Stored data: Begin

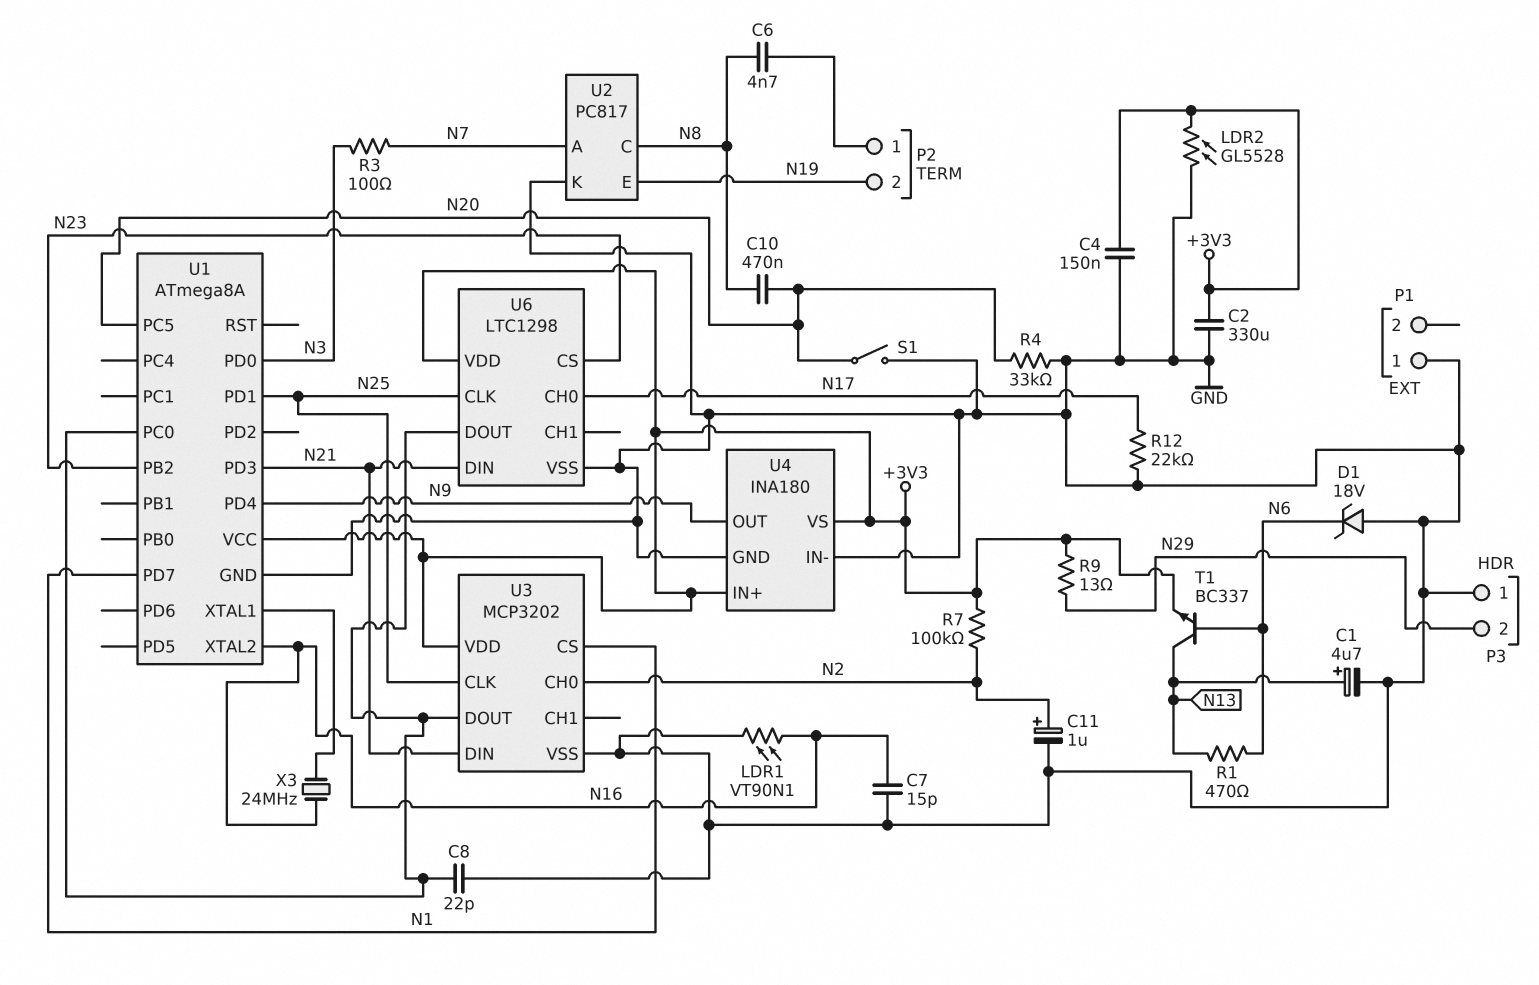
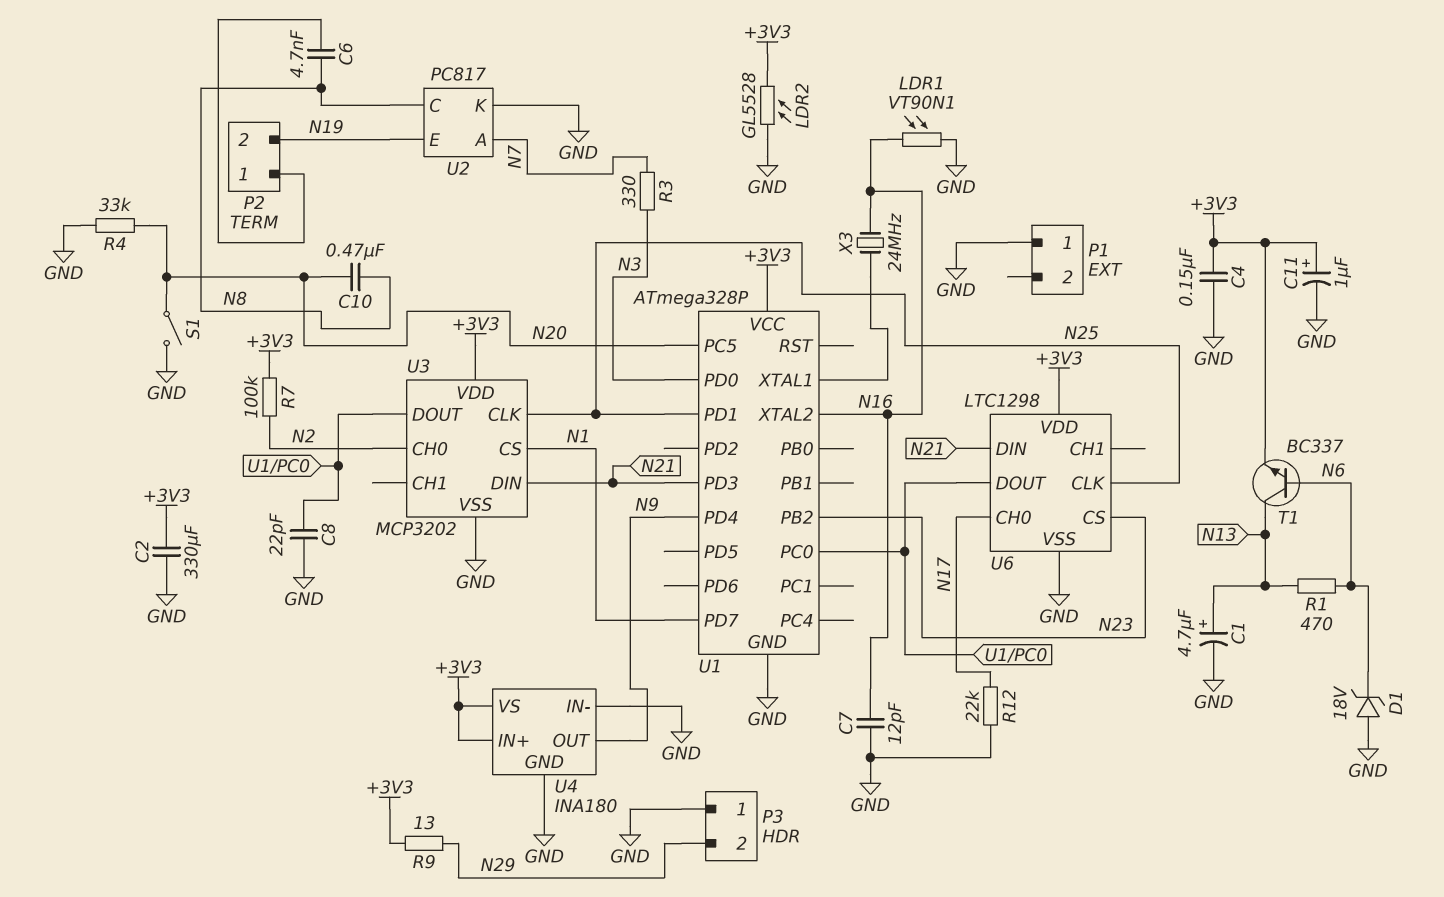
C7: 15pF (GND, N16) -> 12pF (GND, N16)
C11: 1uF (plus N2, minus GND) -> 1uF (plus +3V3, minus GND)
R3: 100 (N3, N7) -> 330 (N3, N7)
U1: ATmega8A -> ATmega328P

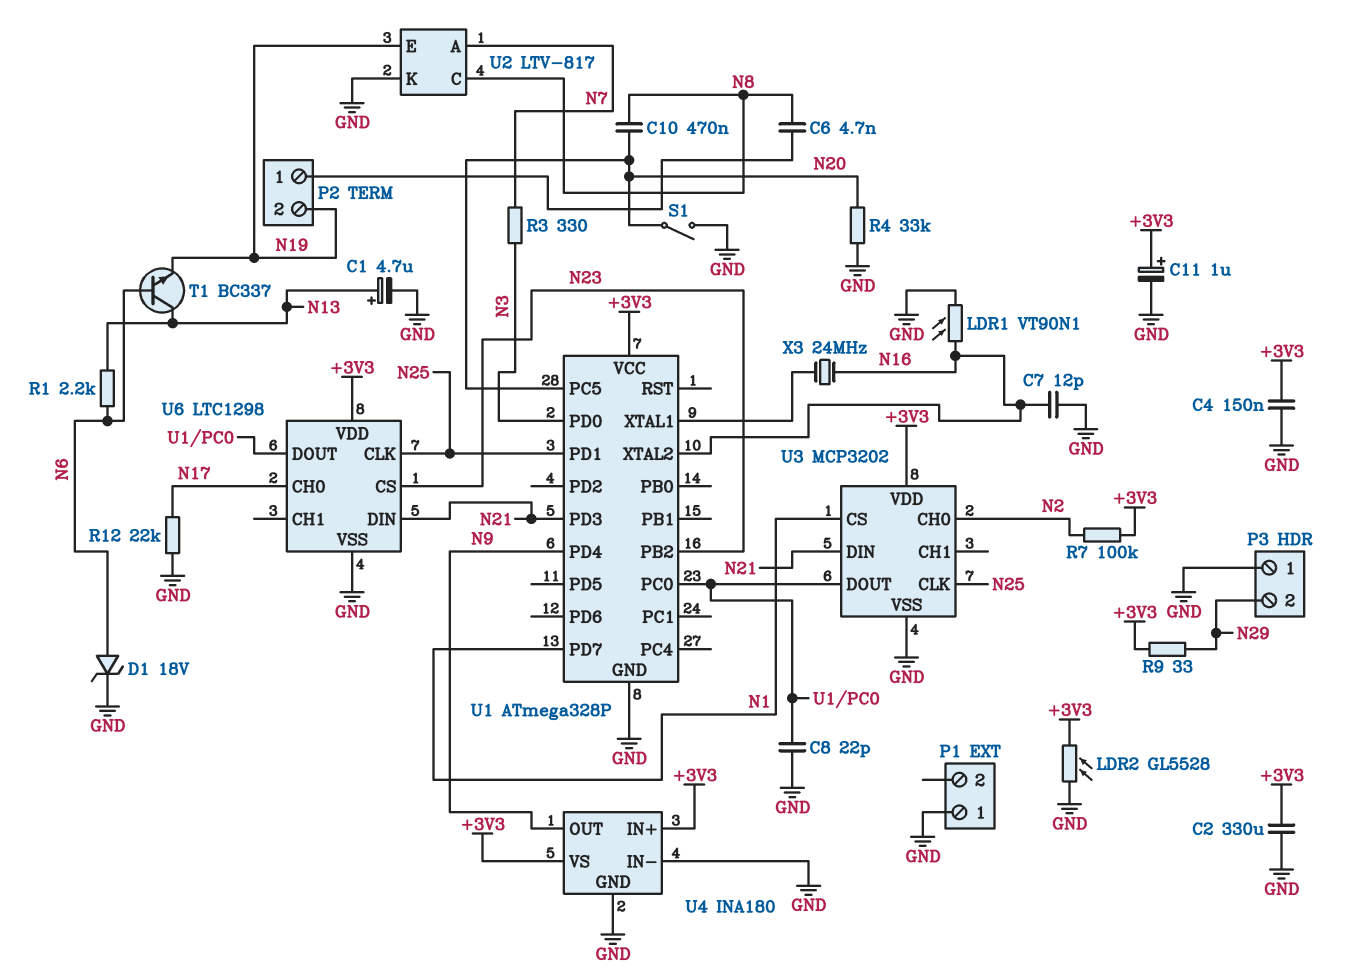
D1: zener 18V (A GND, K N6) -> zener 18V (A N6, K GND)
R1: 470 (N6, N13) -> 2.2k (N6, N13)
R9: 13 (+3V3, N29) -> 33 (+3V3, N29)
T1: NPN BC337 (B N6, C N13, E +3V3) -> NPN BC337 (B N6, C N13, E N19)
U2: PC817 -> LTV-817

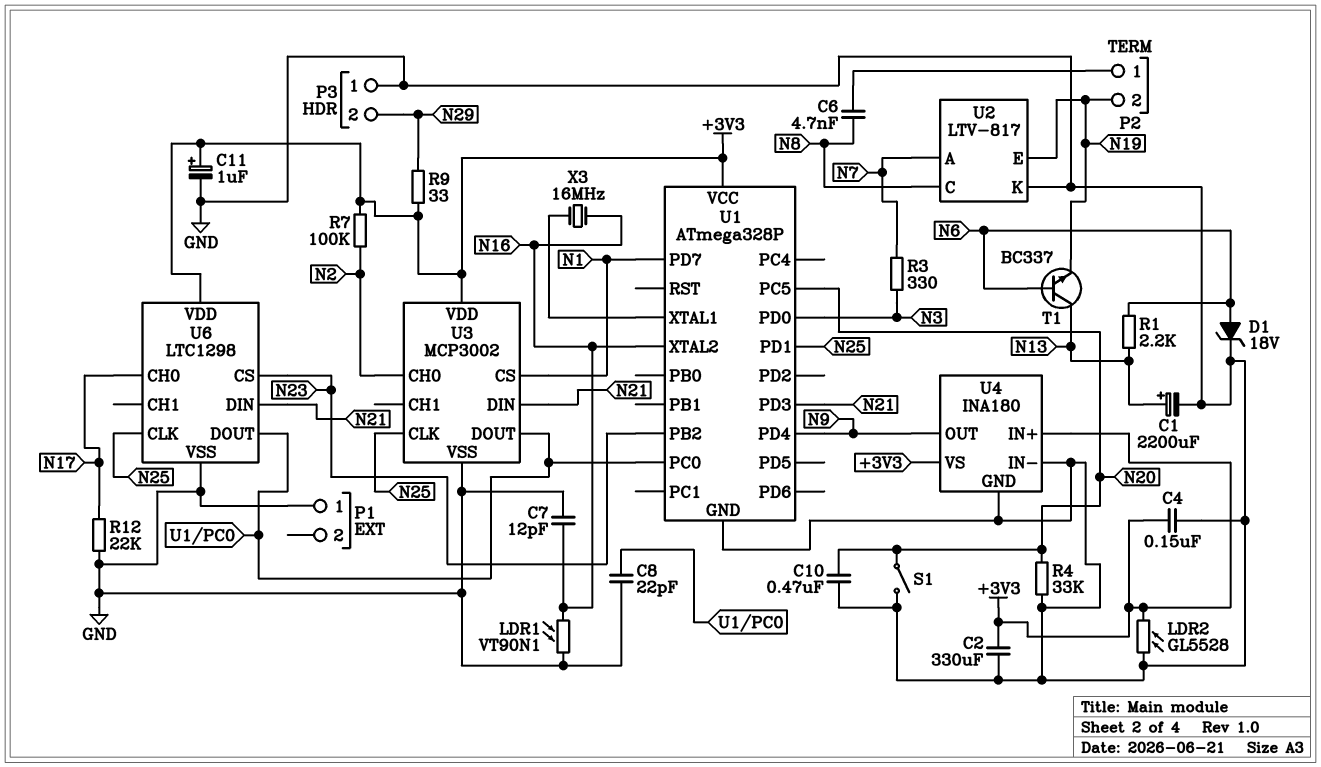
C1: 4.7uF (plus N13, minus GND) -> 2200uF (plus N13, minus GND)
C10: 470nF (N8, N20) -> 470nF (GND, N20)
U3: MCP3202 -> MCP3002
X3: 24MHz (N16, U1/XTAL1) -> 16MHz (N16, U1/XTAL1)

Stored data: End

# Assigned task:
Print the listing exactly. No pictures belong in the copy.

# Response to the task:
C7: 15pF (GND, N16) -> 12pF (GND, N16)
C11: 1uF (plus N2, minus GND) -> 1uF (plus +3V3, minus GND)
R3: 100 (N3, N7) -> 330 (N3, N7)
U1: ATmega8A -> ATmega328P

D1: zener 18V (A GND, K N6) -> zener 18V (A N6, K GND)
R1: 470 (N6, N13) -> 2.2k (N6, N13)
R9: 13 (+3V3, N29) -> 33 (+3V3, N29)
T1: NPN BC337 (B N6, C N13, E +3V3) -> NPN BC337 (B N6, C N13, E N19)
U2: PC817 -> LTV-817

C1: 4.7uF (plus N13, minus GND) -> 2200uF (plus N13, minus GND)
C10: 470nF (N8, N20) -> 470nF (GND, N20)
U3: MCP3202 -> MCP3002
X3: 24MHz (N16, U1/XTAL1) -> 16MHz (N16, U1/XTAL1)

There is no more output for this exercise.